**Aim of the task:** Reproduce each line of the entries that carries "toothbrush".

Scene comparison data
══════════

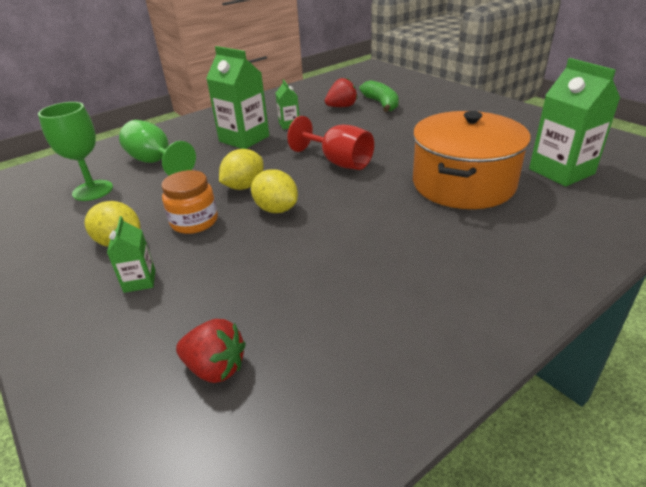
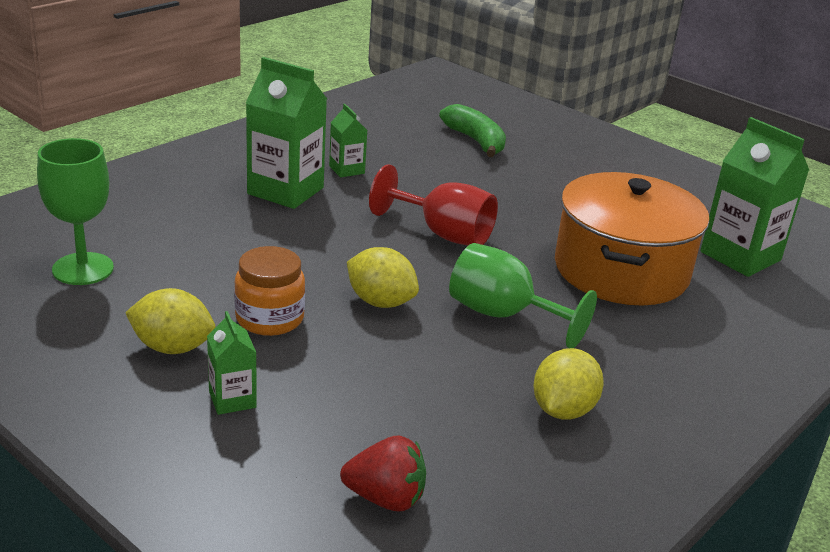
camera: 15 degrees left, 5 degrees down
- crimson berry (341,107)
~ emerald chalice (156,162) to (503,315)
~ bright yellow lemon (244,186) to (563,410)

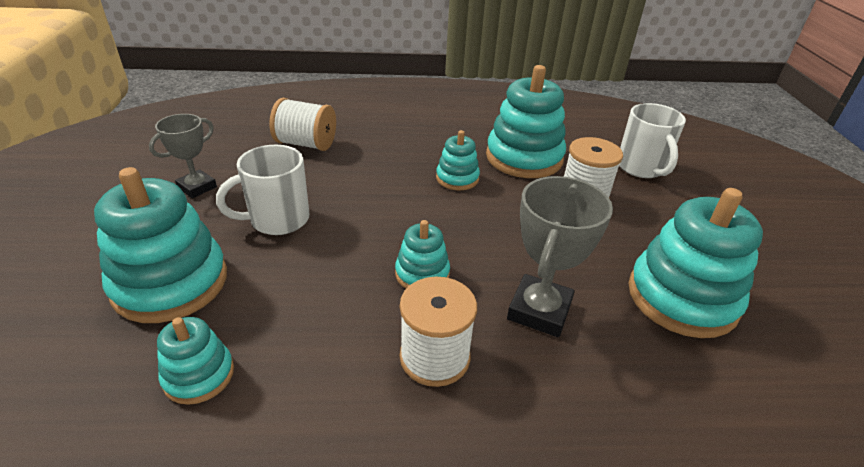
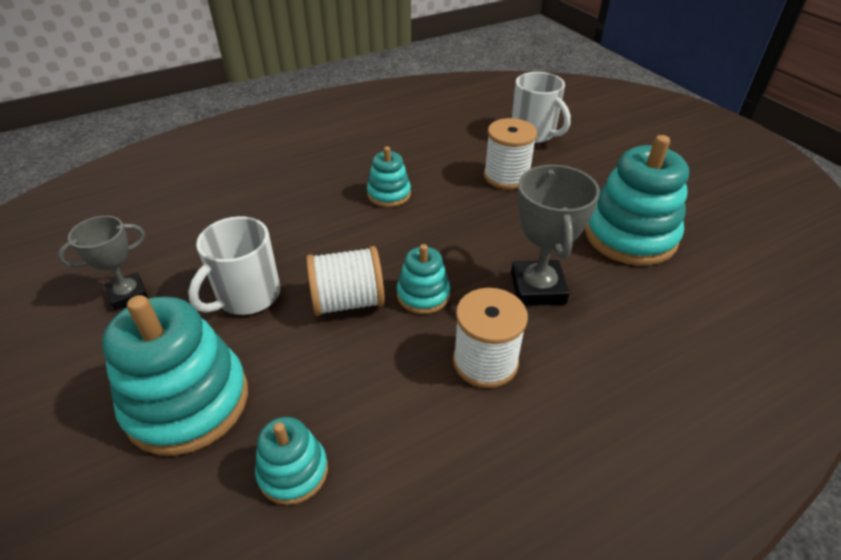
camera: 25 degrees left, 5 degrees up
- turquoise stacking rings (524,158)
~ white bobbin (306,144) to (348,301)
~ grey trophy (197,187) = (128,294) 45 degrees clockwise

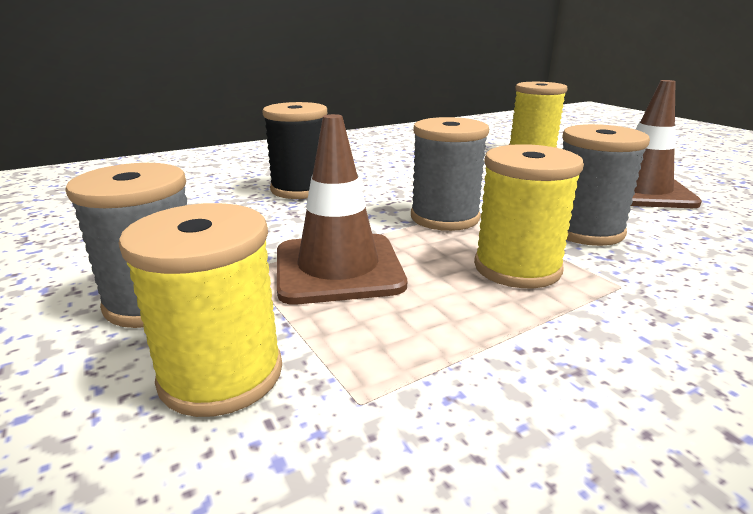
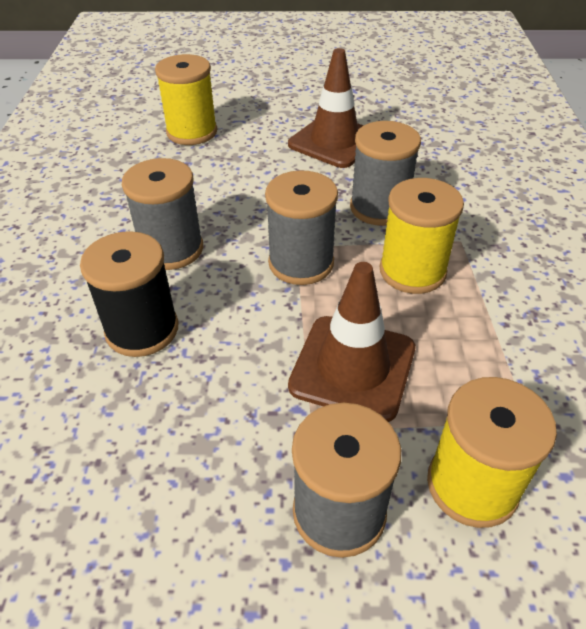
camera: 60 degrees left, 20 degrees up
+ grey bobbin (171,249)

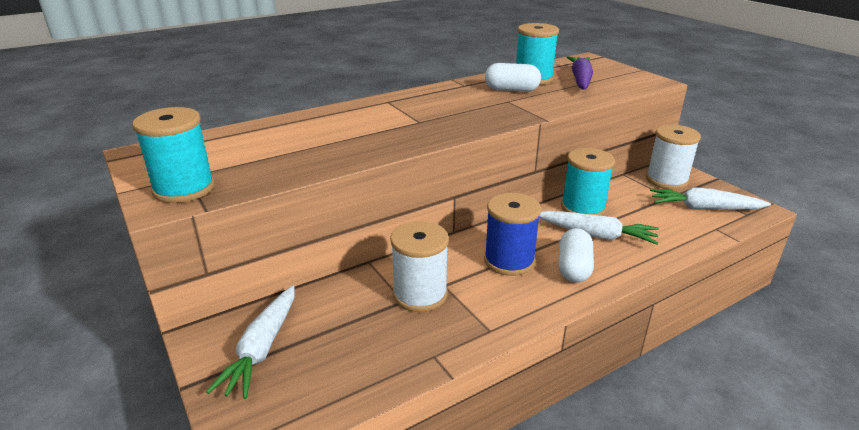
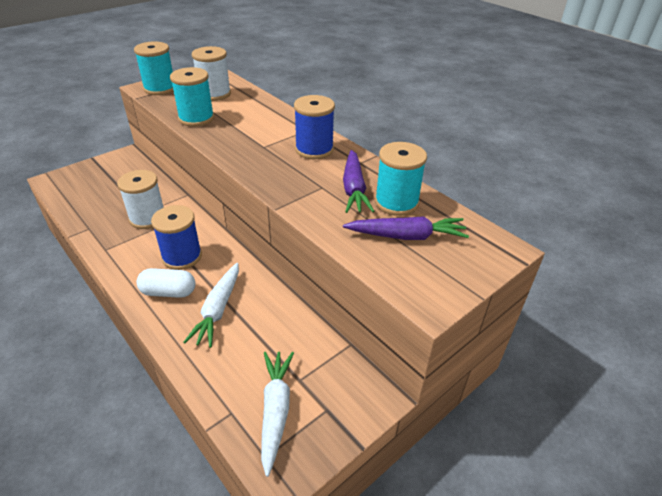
camera: 80 degrees right, 10 degrees up
- white toy carrot (262,348)
+ cobalt bobbin (314,149)
~ turquoise bobbin (583,208) to (196,118)
~ white bobbin (666,180) to (214,94)
~ white pill (511,90) to royal purple toy carrot (354,189)

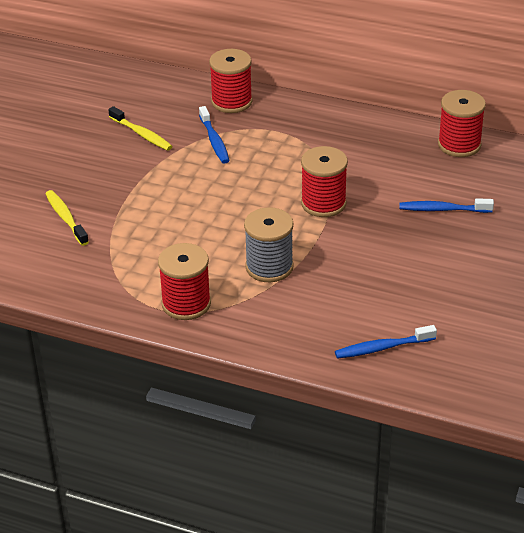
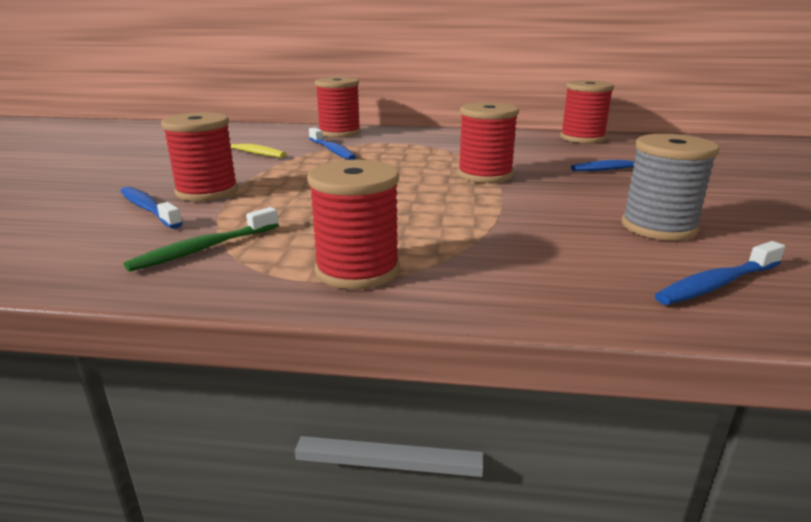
camera: 15 degrees left, 15 degrees down
+ emerald toothbrush (203,249)
+ crimson bobbin (207,192)
~ grey bobbin (269,267) to (658,227)
~ bright yellow toothbrush (66,218) to cobalt toothbrush (148,209)

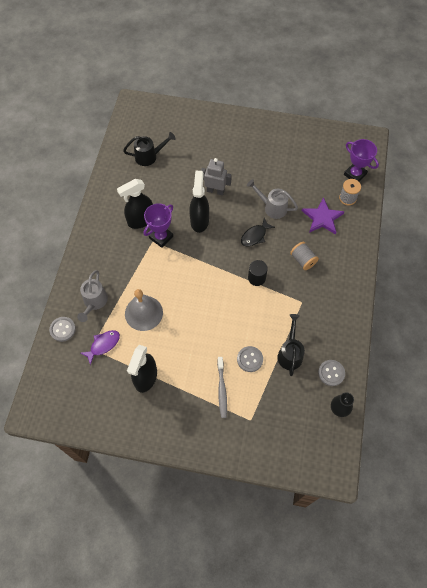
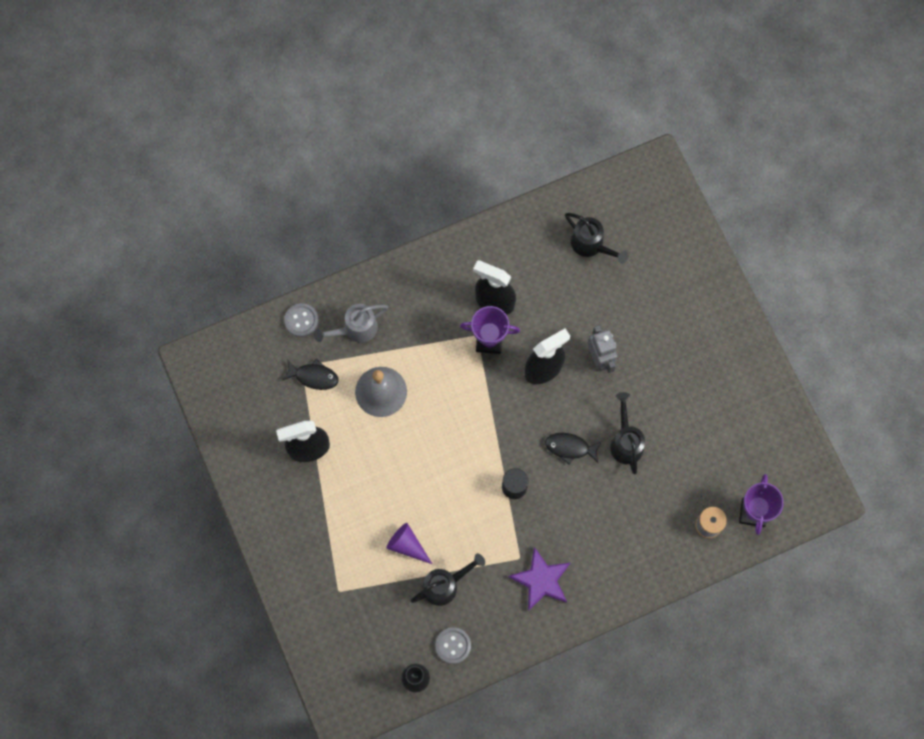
camera: 55 degrees right, 10 degrees up
- grey toothbrush (222,389)
- grey bobbin (303,260)
~ royal purple star (322,218) to (541,580)
~ grey sewing button (250,359) to royal purple cone (407,545)
~ royal purple fish (103,345) to black fish (314,376)
~ grey watering can (272,207) to black watering can (626,442)

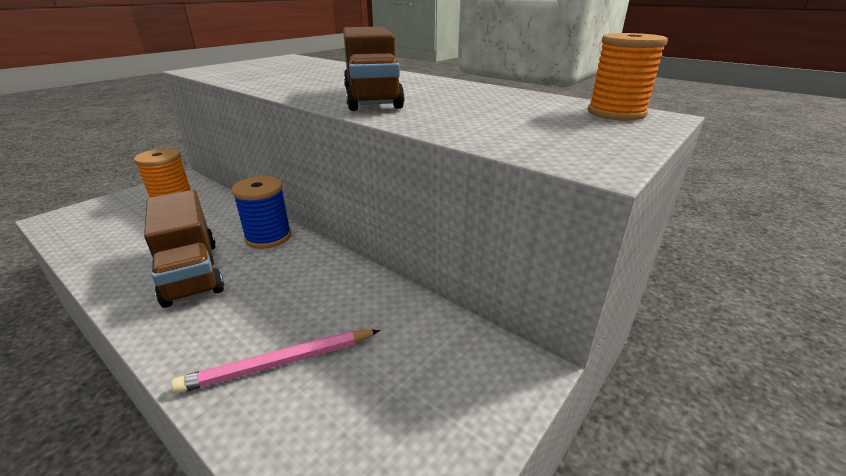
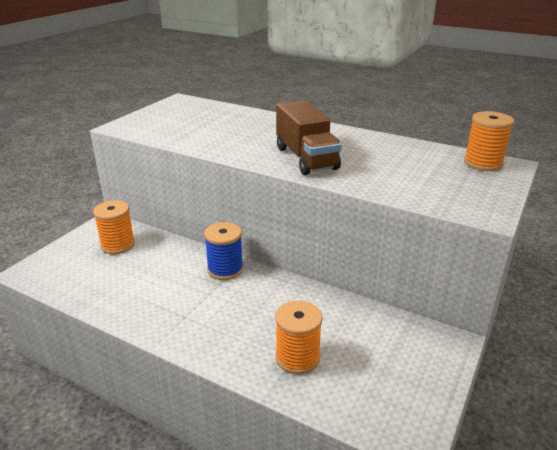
camera: 10 degrees left, 0 degrees up
- brown truck (191,272)
~ rosy wooden pencil (279,363) to orange bobbin (297,358)

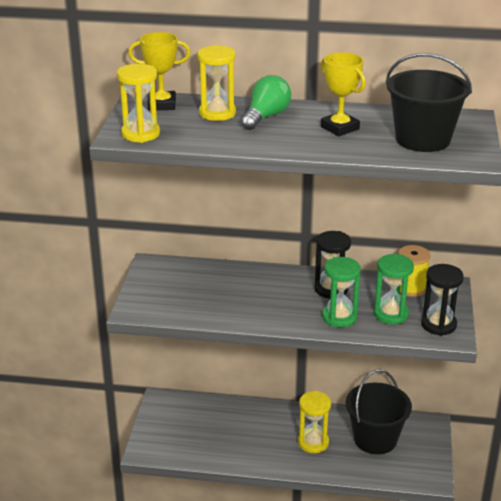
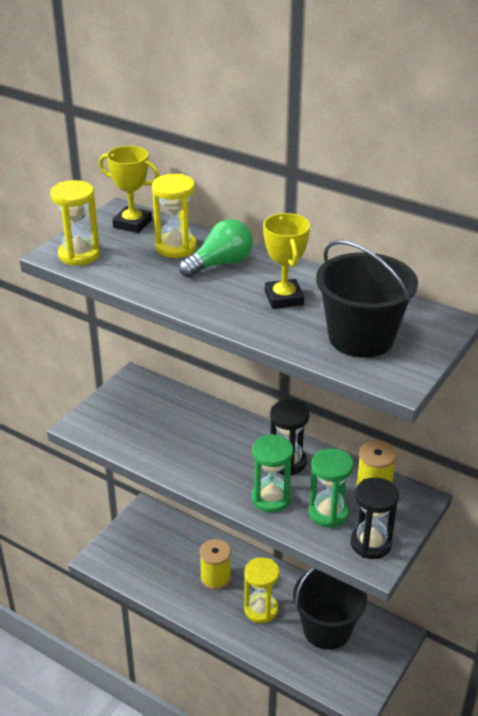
camera: 25 degrees right, 5 degrees up
+ bright yellow bobbin (215,578)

══════════

**Exercise result:**
+ emerald toothbrush (203,249)
~ bright yellow toothbrush (66,218) to cobalt toothbrush (148,209)
- grey toothbrush (222,389)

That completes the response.